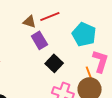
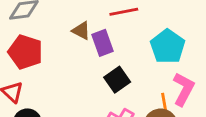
brown triangle: (29, 22) -> (81, 31), moved

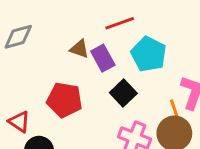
cyan pentagon: (168, 47) -> (149, 54), moved
red pentagon: (25, 52) -> (64, 100), moved

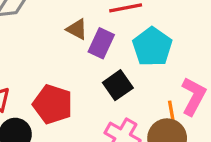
purple rectangle: (103, 58) -> (101, 43), turned 45
red pentagon: (64, 100) -> (53, 104), moved

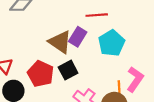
brown triangle: (77, 29) -> (60, 42), moved, size x1.6
black square: (118, 85) -> (68, 70), moved

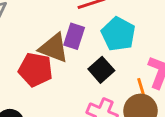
black square: (68, 70) -> (101, 70), moved
red pentagon: (41, 74) -> (35, 70), moved

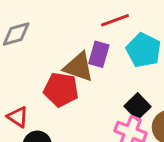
black square: (101, 70) -> (137, 106), moved

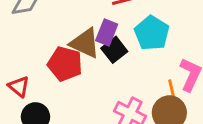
black square: (137, 106) -> (114, 50), moved

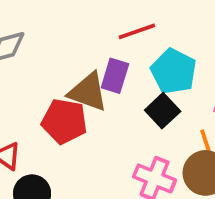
black square: (114, 50) -> (163, 111), moved

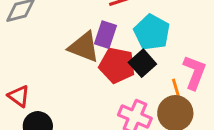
red pentagon: (64, 121) -> (117, 65), moved

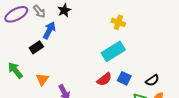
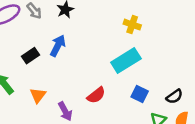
blue arrow: (49, 30) -> (58, 46), moved
red semicircle: (104, 79) -> (96, 95), moved

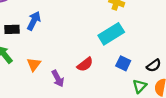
blue arrow: (58, 46) -> (34, 21), moved
black rectangle: (30, 56) -> (12, 29), moved, turned 32

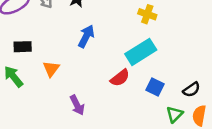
blue arrow: (34, 21) -> (86, 36), moved
orange triangle: (34, 64) -> (51, 69), moved
red semicircle: (85, 64) -> (120, 78), moved

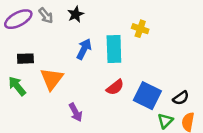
cyan rectangle: (141, 52) -> (114, 49), moved, turned -60
orange triangle: (51, 69) -> (52, 79), size x1.5
blue square: (155, 87) -> (147, 96), size x1.6

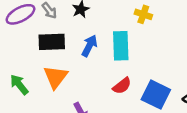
yellow cross: (140, 29) -> (143, 14), moved
black rectangle: (25, 59) -> (52, 42), moved, size x1.5

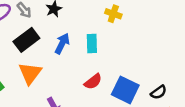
black rectangle: (52, 42) -> (26, 40), turned -35
cyan rectangle: (121, 46) -> (92, 44), size x0.7

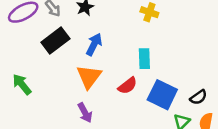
cyan rectangle: (92, 44) -> (144, 59), moved
orange triangle: (30, 73) -> (89, 77), moved

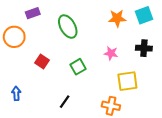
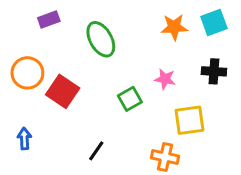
orange circle: (14, 37) -> (27, 73), moved
red square: (42, 62) -> (63, 91), size x1.5
green square: (78, 67) -> (130, 99), moved

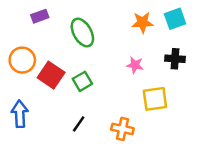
green square: (130, 99) -> (82, 81), moved
blue arrow: (24, 139) -> (20, 114), size x1.5
orange cross: (165, 157) -> (122, 129), moved

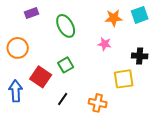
black cross: (175, 59) -> (140, 56), moved
pink star: (135, 65) -> (105, 44), moved
red square: (51, 75) -> (41, 77), moved

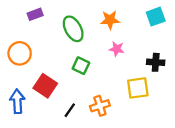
orange star: (114, 18) -> (110, 20), moved
green square: (66, 65) -> (81, 66), moved, turned -35
orange cross: (98, 103) -> (100, 106), moved, turned -30

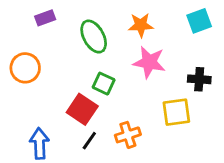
pink star: (117, 49) -> (149, 62), size x1.6
red square: (45, 86) -> (82, 109), moved
blue arrow: (17, 101) -> (39, 143), moved

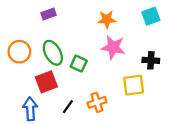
purple rectangle: (45, 18) -> (48, 14), moved
green ellipse: (94, 37) -> (53, 53), moved
red square: (82, 109) -> (46, 82), moved, turned 35

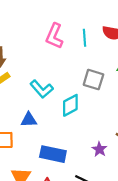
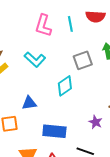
gray square: (93, 80) -> (83, 60), turned -30
cyan L-shape: (42, 89) -> (35, 59), moved

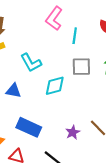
cyan line: (70, 24) -> (75, 36), moved
cyan L-shape: (35, 59) -> (31, 63), moved

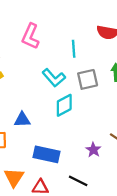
pink L-shape: (54, 18) -> (30, 36), moved
cyan L-shape: (31, 63) -> (54, 78), moved

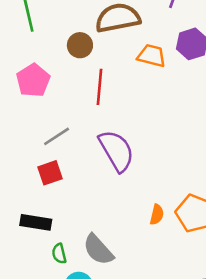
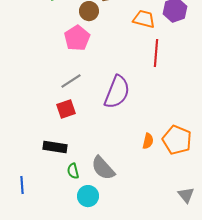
pink pentagon: (33, 80) -> (77, 38), moved
red line: (100, 87) -> (156, 53), moved
purple semicircle: (116, 151) -> (117, 92), turned 52

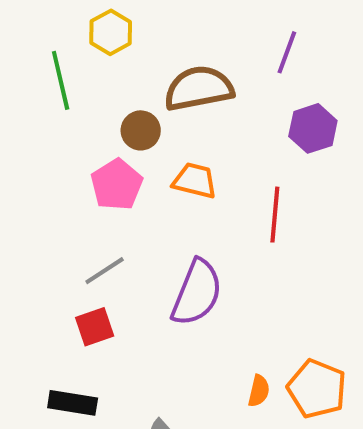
orange trapezoid: (144, 19) -> (195, 181), moved

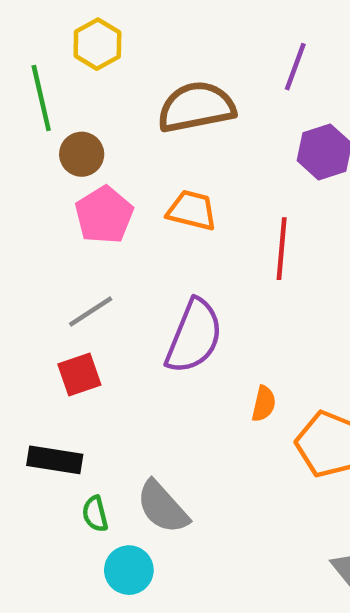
brown circle: (141, 130) -> (82, 154), moved
orange semicircle: (259, 391) -> (264, 404), moved

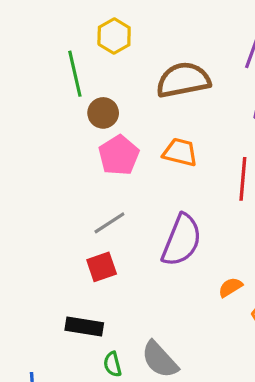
orange semicircle: (264, 404) -> (230, 287), turned -135

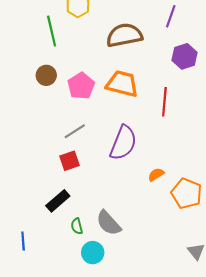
brown circle: (103, 113) -> (46, 75), moved
orange trapezoid: (180, 152) -> (122, 84), size x1.4
black rectangle: (84, 327) -> (58, 201), turned -50

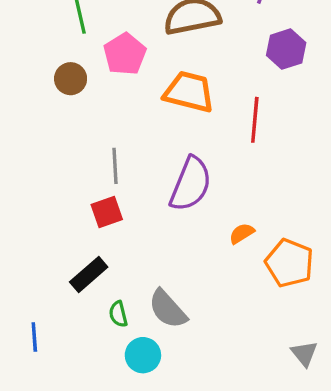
pink pentagon: (81, 86) -> (125, 54), moved
gray line: (75, 131) -> (115, 166), turned -60

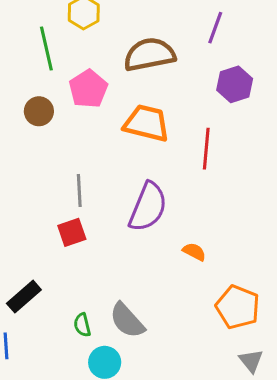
orange semicircle: (242, 233) -> (194, 252), turned 60
orange pentagon: (289, 263) -> (238, 307), moved
black rectangle: (89, 275) -> (24, 297), moved

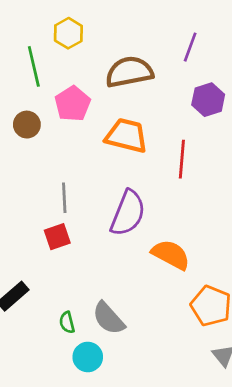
orange semicircle: (194, 252) -> (171, 255), size x1.8

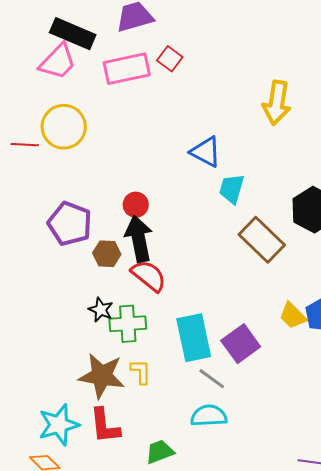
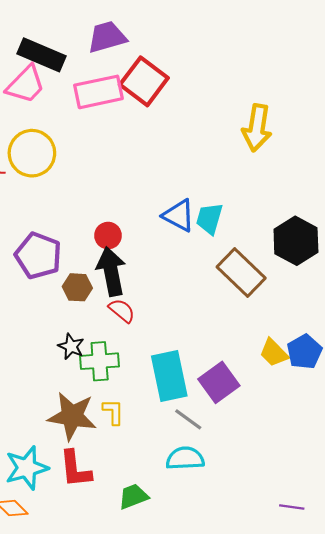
red square: (170, 59) -> (144, 81), size x1.8
blue triangle: (206, 152) -> (179, 215), moved
red semicircle: (149, 276) -> (122, 311), size x0.7

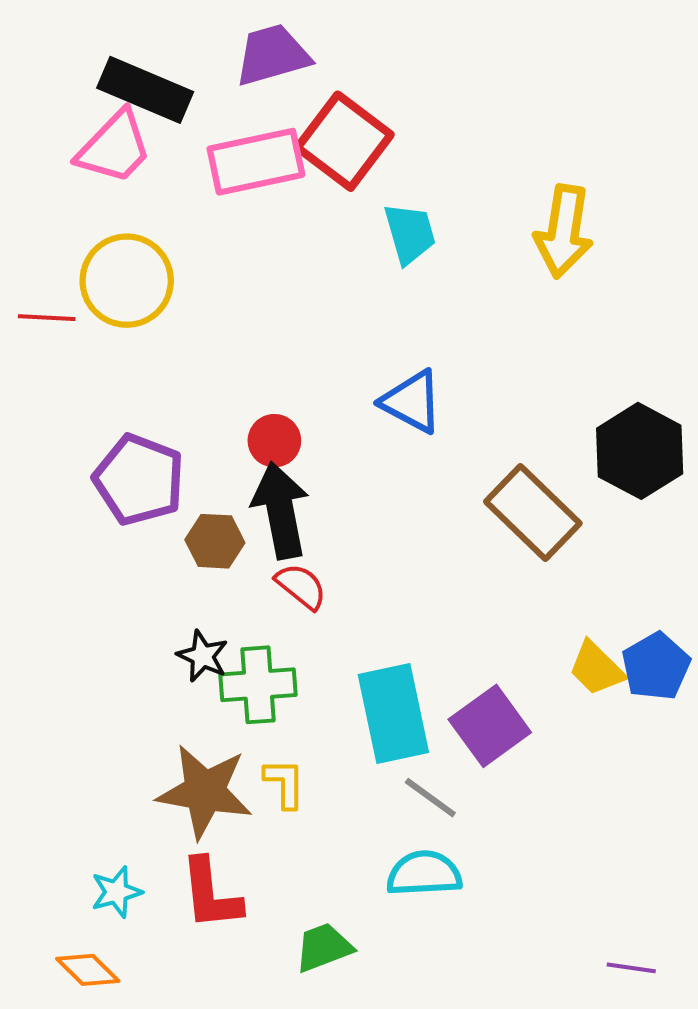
cyan trapezoid: (209, 219) -> (410, 233), moved, turned 148
cyan star: (27, 468) -> (116, 892), size x0.6

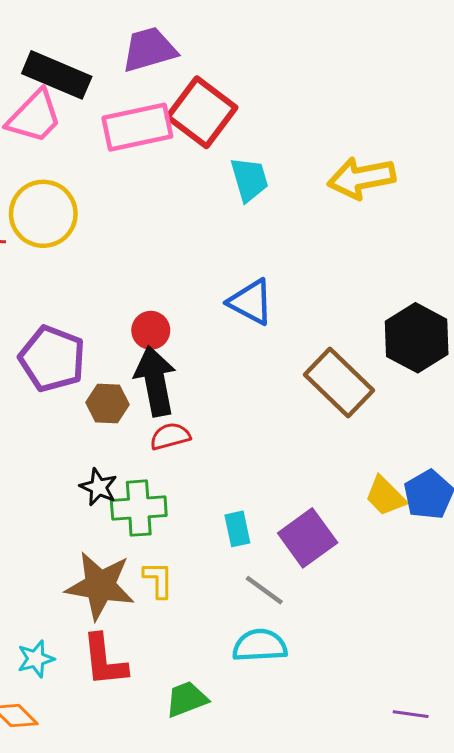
yellow arrow: (564, 231) -> (361, 178), turned 70
red semicircle: (301, 586) -> (170, 436), turned -54
cyan rectangle: (393, 713) -> (237, 529), size x0.5

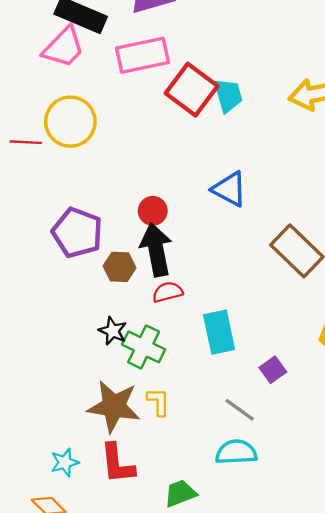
red square: (202, 112) -> (192, 90), moved
green cross: (139, 508) -> (144, 347), turned 30
cyan rectangle: (237, 529) -> (219, 332), moved, size x1.6
purple square: (308, 538) -> (273, 370), size x0.6

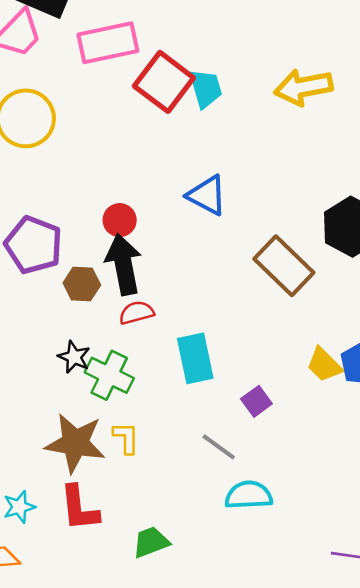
cyan semicircle: (236, 452) -> (249, 495), moved

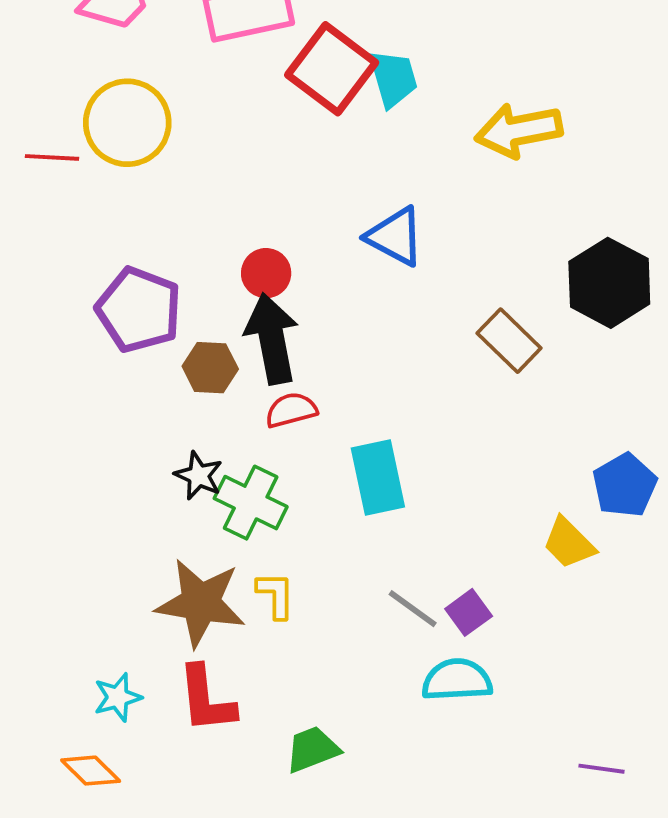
yellow arrow: (303, 87) -> (519, 130), moved
brown rectangle: (284, 266) -> (509, 341), size x0.7
yellow trapezoid: (324, 365) -> (569, 543), moved
purple square: (256, 401) -> (469, 612), moved

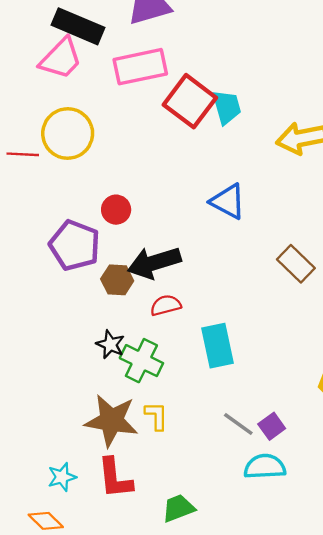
red circle: (266, 273) -> (116, 210), moved
black arrow: (272, 339) -> (154, 263), turned -96

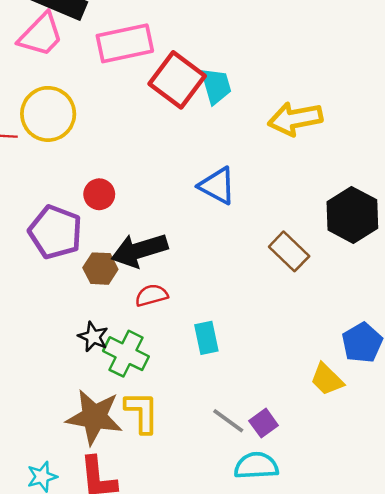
cyan rectangle: (218, 346) -> (206, 338), size x0.7
yellow L-shape: (156, 416) -> (142, 412), size x1.4

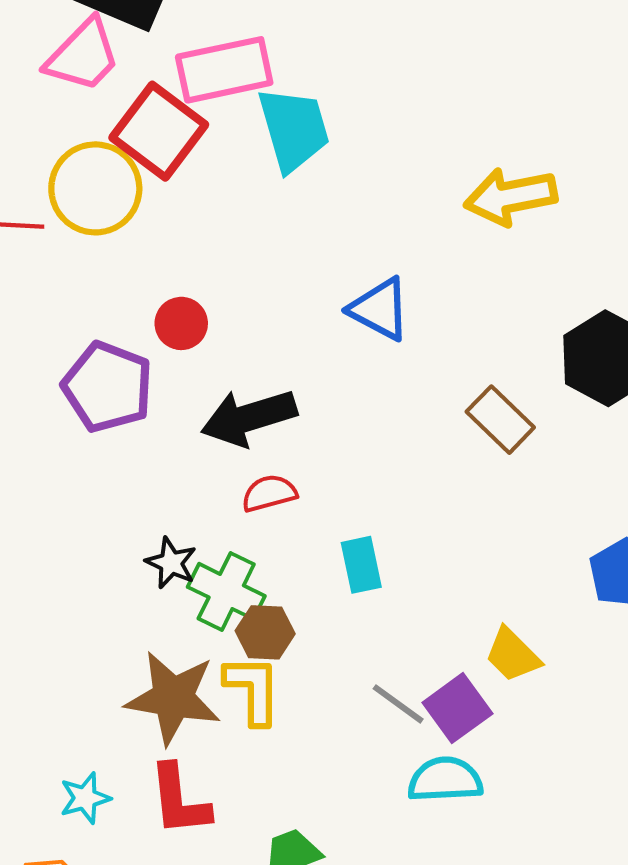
red square: (177, 80) -> (159, 131), moved
cyan trapezoid: (216, 86) -> (294, 129), moved, size x1.4
brown hexagon: (100, 269) -> (265, 632), moved
yellow trapezoid: (327, 379) -> (513, 655), moved
purple square: (264, 423) -> (457, 708), size x1.4

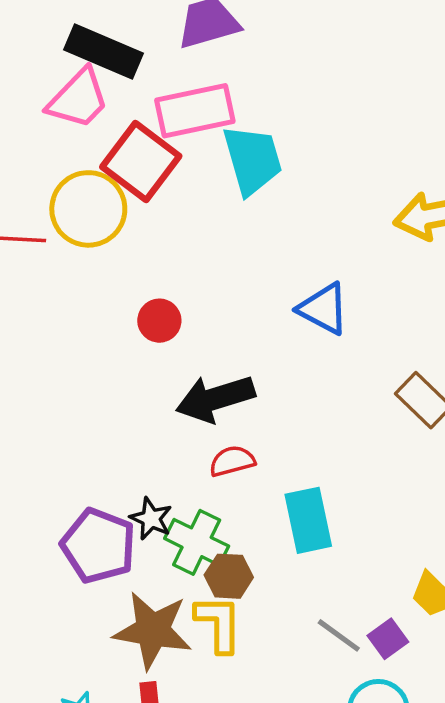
purple pentagon: (108, 387) -> (98, 546), moved
cyan rectangle: (361, 565) -> (308, 520), size x1.4
purple square: (457, 708) -> (388, 639), size x0.7

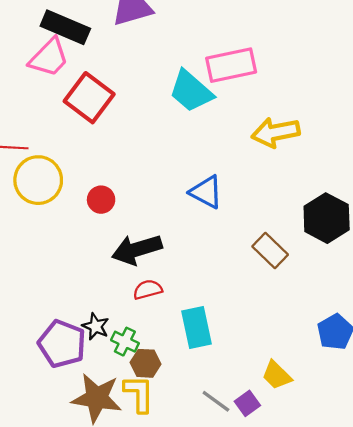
pink rectangle: (195, 111) -> (231, 65), moved
cyan trapezoid: (252, 160) -> (191, 91), moved, turned 147
yellow circle: (88, 209) -> (38, 180), moved
green cross: (197, 542) -> (125, 342), size x0.7

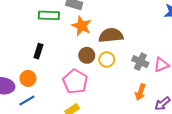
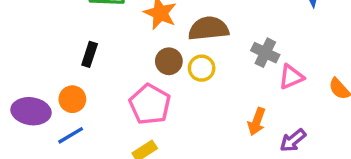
gray cross: (140, 62) -> (265, 53), moved

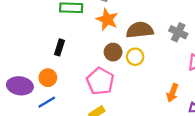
gray cross: (265, 53) -> (178, 32), moved

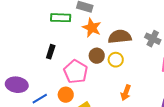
orange circle: (48, 78) -> (66, 95), moved
pink pentagon: (100, 81) -> (76, 72), moved
orange arrow: (172, 93) -> (126, 93), moved

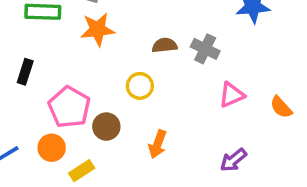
orange star: (92, 28) -> (98, 29), turned -30
brown semicircle: (120, 37) -> (165, 45), moved, size x0.6
brown circle: (97, 56) -> (106, 127), moved

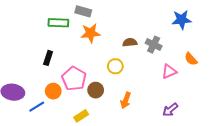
orange semicircle: (281, 107) -> (191, 59), moved
orange circle: (52, 148) -> (53, 91), moved

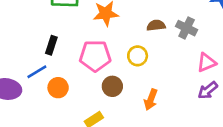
pink pentagon: (74, 79) -> (95, 56), moved, turned -30
blue line: (37, 107) -> (37, 72), moved
purple arrow: (170, 110) -> (208, 90), moved

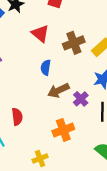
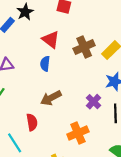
blue semicircle: (46, 67) -> (45, 64), moved
brown arrow: (58, 90) -> (51, 98), moved

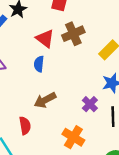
brown cross: (84, 47) -> (73, 34), moved
orange cross: (78, 133) -> (73, 137), turned -36

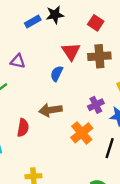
purple cross: (90, 104) -> (96, 105), moved
orange cross: (73, 137) -> (82, 133), moved

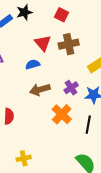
blue semicircle: (57, 74) -> (33, 64), turned 56
brown arrow: (50, 110) -> (40, 90), moved

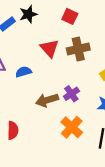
blue semicircle: (33, 64) -> (23, 72), moved
purple cross: (71, 88) -> (71, 94), moved

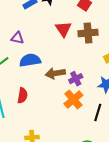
blue semicircle: (23, 72) -> (30, 60), moved, size x1.5
purple cross: (71, 94) -> (76, 79), moved

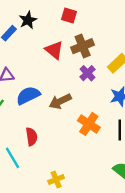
purple cross: (76, 79) -> (88, 73), moved

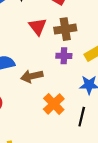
purple cross: (88, 73) -> (64, 56), turned 32

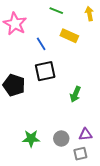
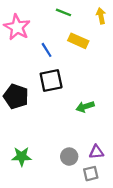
green arrow: (75, 94) -> (85, 107), turned 49
green star: (31, 138) -> (22, 157), moved

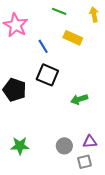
black square: (51, 81) -> (47, 75), turned 35

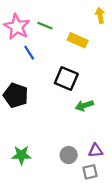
green line: (59, 11) -> (45, 26), moved
blue line: (43, 46) -> (29, 53), moved
black square: (47, 75) -> (66, 79), moved

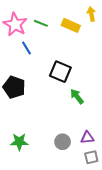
yellow rectangle: (78, 40) -> (71, 25), moved
green arrow: (84, 106) -> (77, 96), turned 70
gray square: (90, 172) -> (91, 157), moved

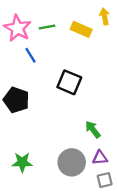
green line: (41, 23) -> (47, 27), turned -32
green arrow: (77, 96) -> (93, 129), moved
gray circle: (63, 142) -> (72, 162), size x1.5

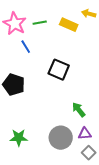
yellow arrow: (105, 16) -> (89, 14), turned -64
gray square: (105, 180) -> (89, 153), turned -32

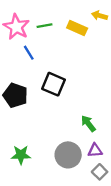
black square: (59, 70) -> (53, 84), moved

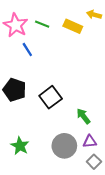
green line: (44, 26) -> (42, 24), turned 32
black square: (53, 84) -> (51, 97), moved, turned 30
green star: (21, 155) -> (20, 146), turned 30

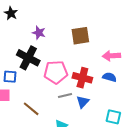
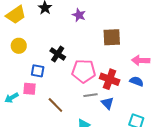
purple star: (39, 33) -> (79, 15), moved
black cross: (28, 58) -> (58, 54), size x0.7
blue triangle: (83, 102) -> (107, 103), turned -32

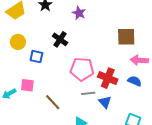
brown square: (112, 37) -> (126, 37), moved
black cross: (58, 54) -> (60, 39), moved
blue square: (38, 71) -> (36, 57), moved

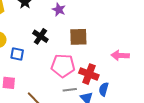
brown square: (126, 37) -> (78, 37), moved
blue semicircle: (135, 81) -> (104, 89), moved, turned -96

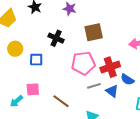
red cross: (89, 74) -> (110, 67), turned -30
blue semicircle: (104, 89) -> (127, 80), turned -64

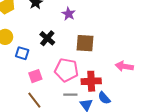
pink square: (33, 89) -> (35, 76), moved, turned -32

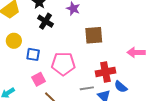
black cross: (47, 38) -> (45, 21), moved
pink pentagon: (66, 70) -> (63, 64), moved
pink square: (35, 76) -> (39, 79), moved

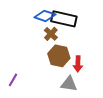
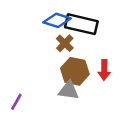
red arrow: (78, 64) -> (104, 70), moved
gray triangle: (69, 84) -> (69, 90), moved

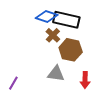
red arrow: (104, 70) -> (85, 80), moved
brown hexagon: (75, 71) -> (71, 50), moved

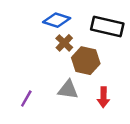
black rectangle: (66, 20) -> (107, 26), moved
purple line: (13, 83) -> (26, 99), moved

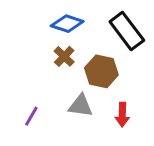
black rectangle: (107, 26) -> (127, 31), turned 40
brown cross: (64, 43) -> (64, 56), moved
====================
▸ Brief: Would you reproduce the lines above, from the very first through the line containing "cyan rectangle: (141, 52)", exactly and without the pictures?

▸ Solution for this exercise:
brown triangle: (29, 22) -> (81, 31), moved

cyan pentagon: (168, 47) -> (149, 54), moved
red pentagon: (25, 52) -> (64, 100), moved

purple rectangle: (103, 58) -> (101, 43), turned 45
red pentagon: (64, 100) -> (53, 104), moved

brown triangle: (77, 29) -> (60, 42), moved, size x1.6
black square: (118, 85) -> (68, 70), moved

black square: (68, 70) -> (101, 70), moved
red pentagon: (41, 74) -> (35, 70), moved

black square: (101, 70) -> (137, 106), moved

black square: (137, 106) -> (114, 50), moved

black square: (114, 50) -> (163, 111), moved

red pentagon: (64, 121) -> (117, 65), moved

blue arrow: (49, 30) -> (58, 46), moved
red semicircle: (104, 79) -> (96, 95), moved

blue arrow: (58, 46) -> (34, 21), moved
black rectangle: (30, 56) -> (12, 29), moved, turned 32

blue arrow: (34, 21) -> (86, 36), moved
orange triangle: (34, 64) -> (51, 69), moved
red semicircle: (85, 64) -> (120, 78), moved

cyan rectangle: (141, 52) -> (114, 49), moved, turned -60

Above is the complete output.